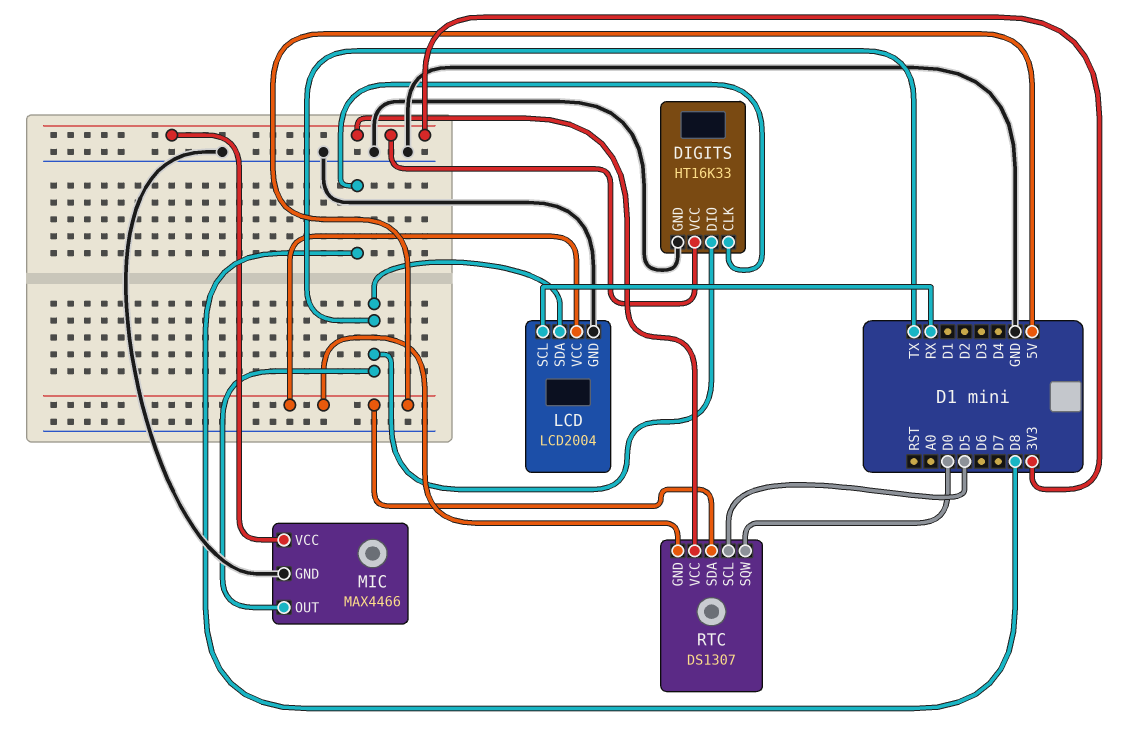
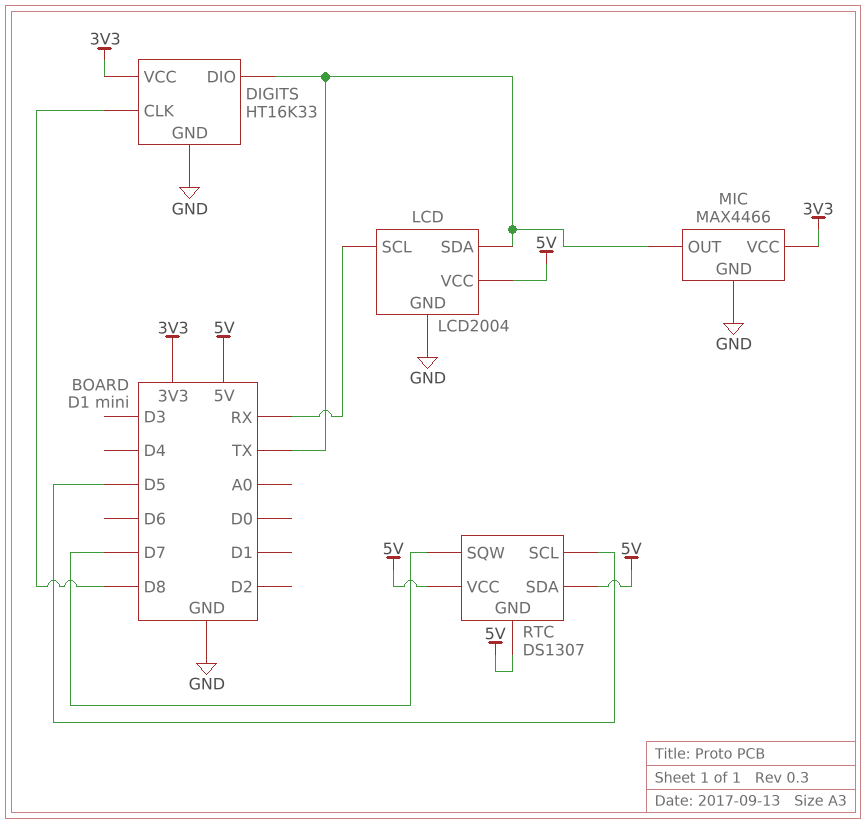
RTC pin SQW: D0 -> D7
RTC pin VCC: 3V3 -> 5V

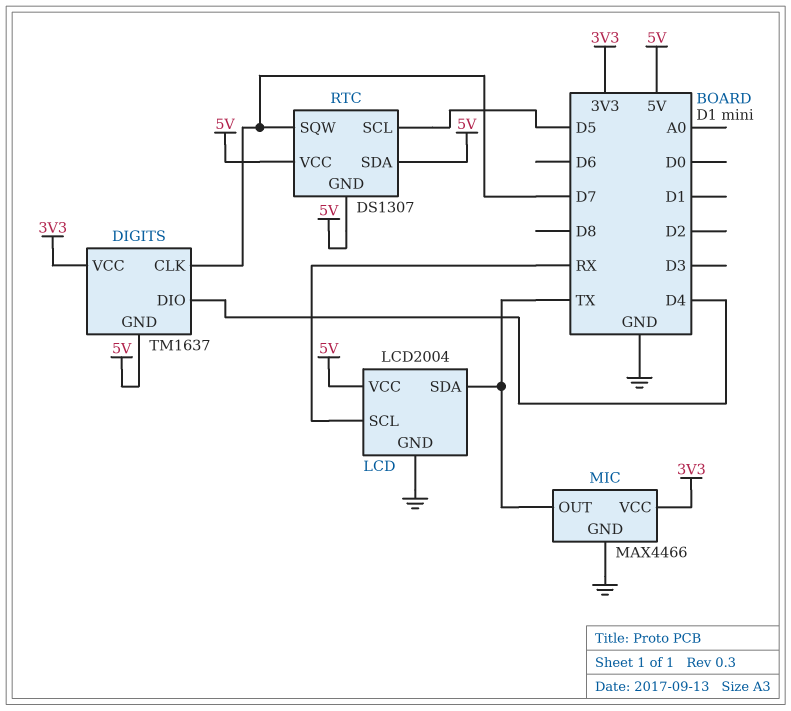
DIGITS: HT16K33 -> TM1637
DIGITS pin CLK: D8 -> D7
DIGITS pin DIO: TX -> D4
DIGITS pin GND: GND -> 5V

○ ○ ○ ○

=== What to work on ===
Repeat each line, unchanged, from the line that contains "DIGITS pin CLK: D8 -> D7" to the end of the listing above.

=== Exercise result ===
DIGITS pin CLK: D8 -> D7
DIGITS pin DIO: TX -> D4
DIGITS pin GND: GND -> 5V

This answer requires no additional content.